_To do_
Each line of data below is to be returned exactly, leaving out any picture.

Start of Records provided

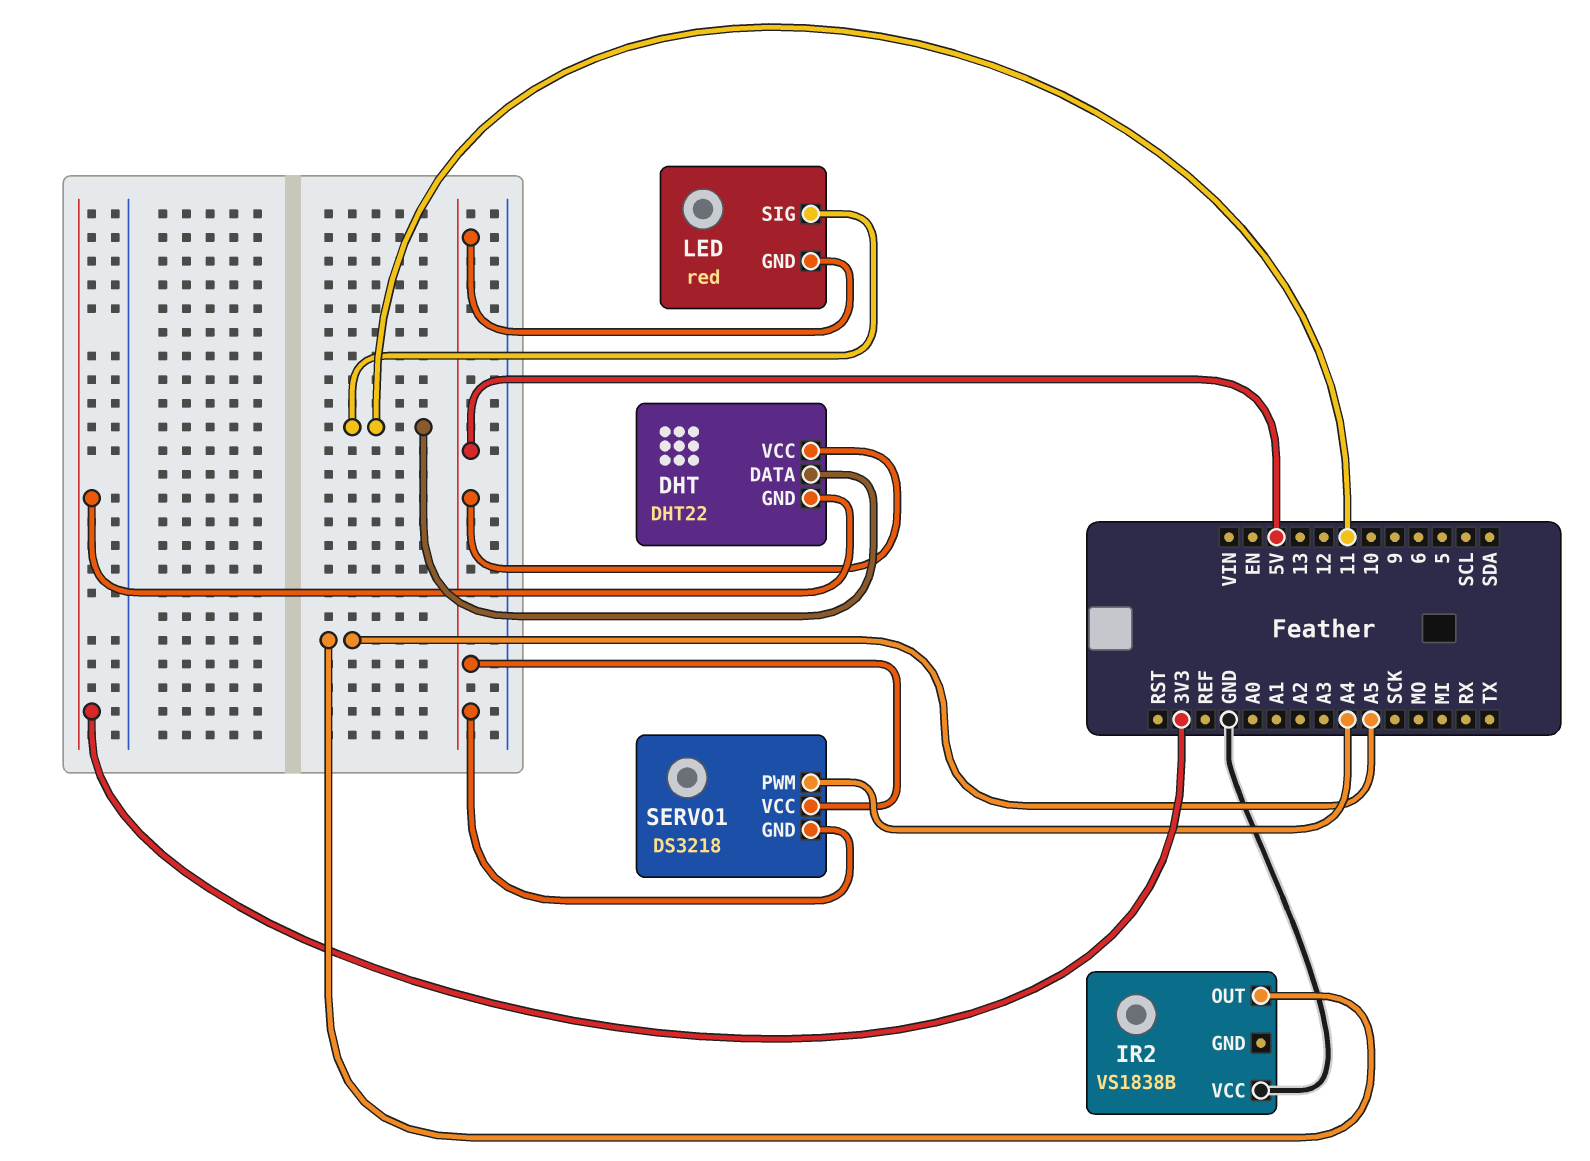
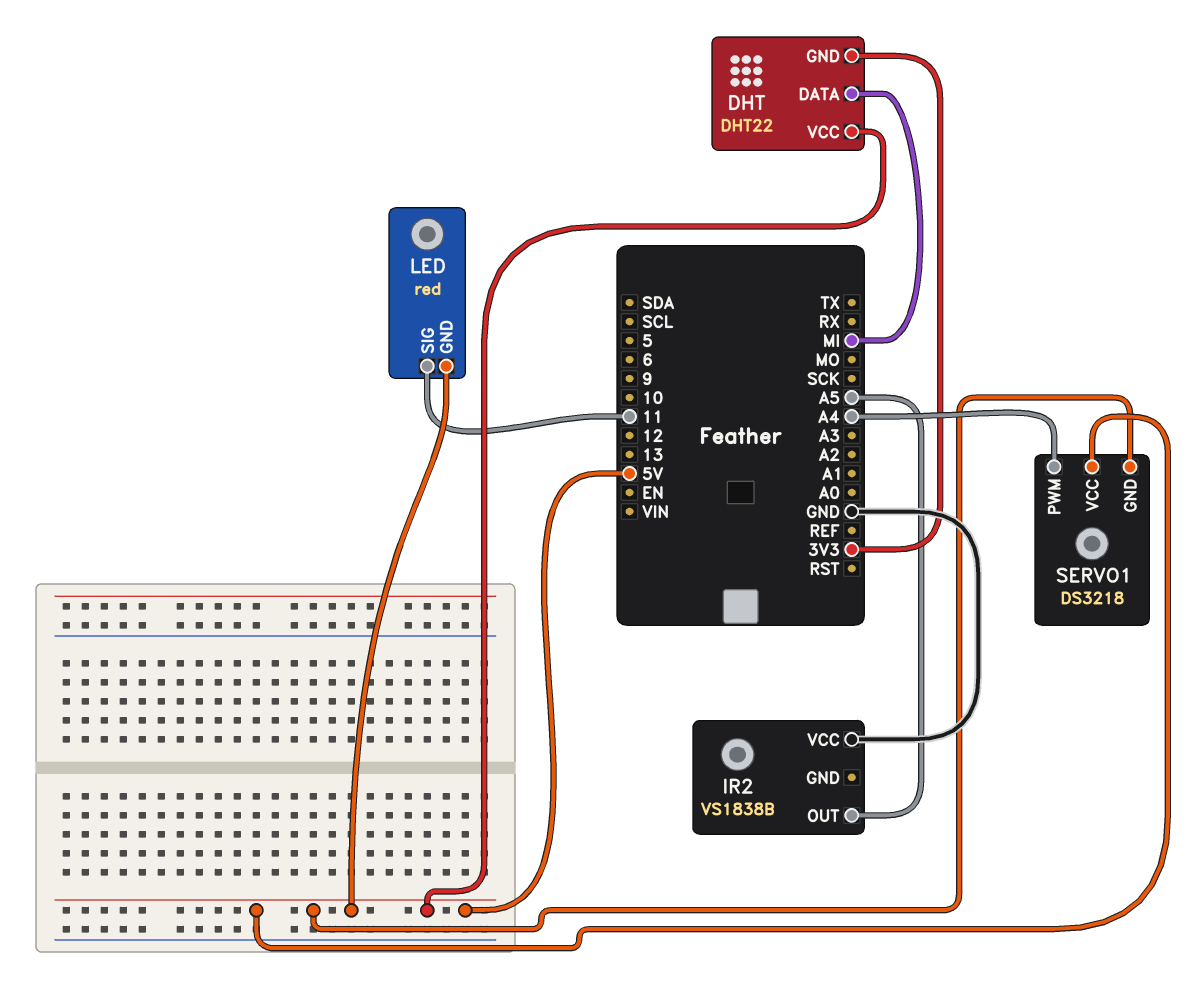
DHT pin DATA: 11 -> MI

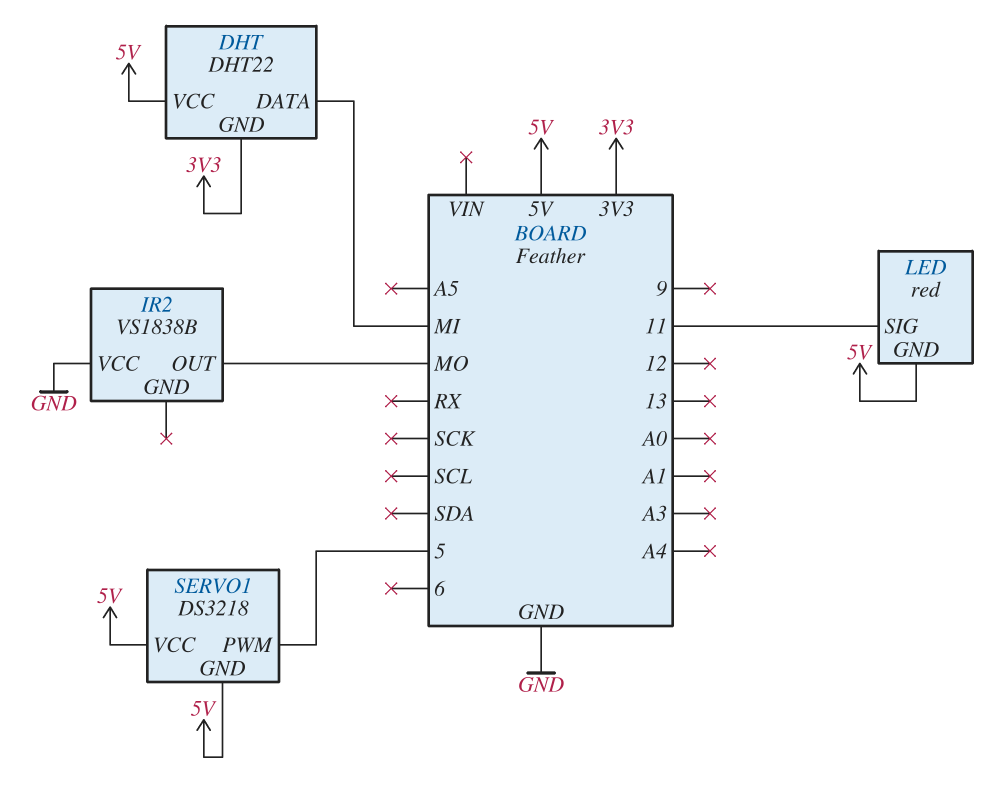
IR2 pin OUT: A5 -> MO
SERVO1 pin PWM: A4 -> 5

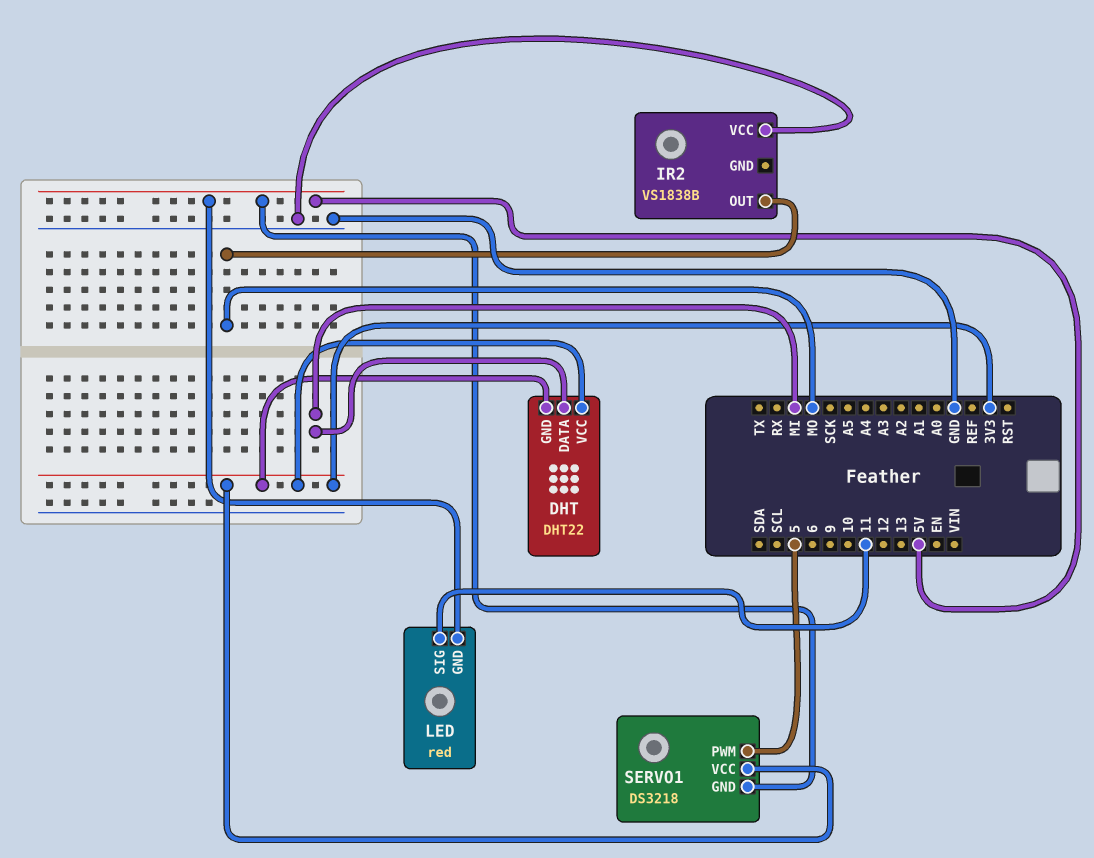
DHT pin VCC: 5V -> 3V3
SERVO1 pin VCC: 5V -> 3V3

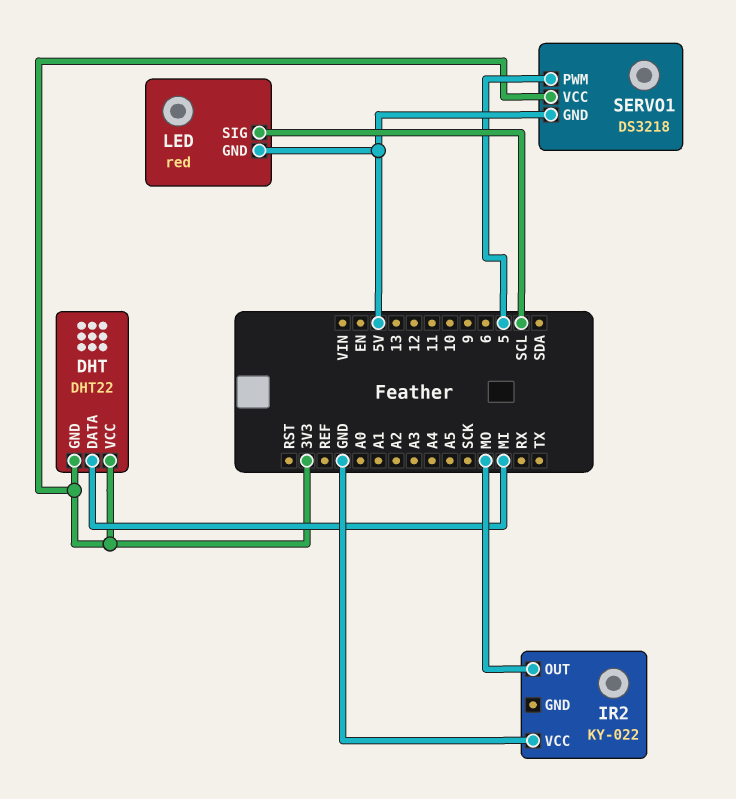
IR2: VS1838B -> KY-022
LED pin SIG: 11 -> SCL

End of Records provided

_Solution for this exercise_
DHT pin DATA: 11 -> MI

IR2 pin OUT: A5 -> MO
SERVO1 pin PWM: A4 -> 5

DHT pin VCC: 5V -> 3V3
SERVO1 pin VCC: 5V -> 3V3

IR2: VS1838B -> KY-022
LED pin SIG: 11 -> SCL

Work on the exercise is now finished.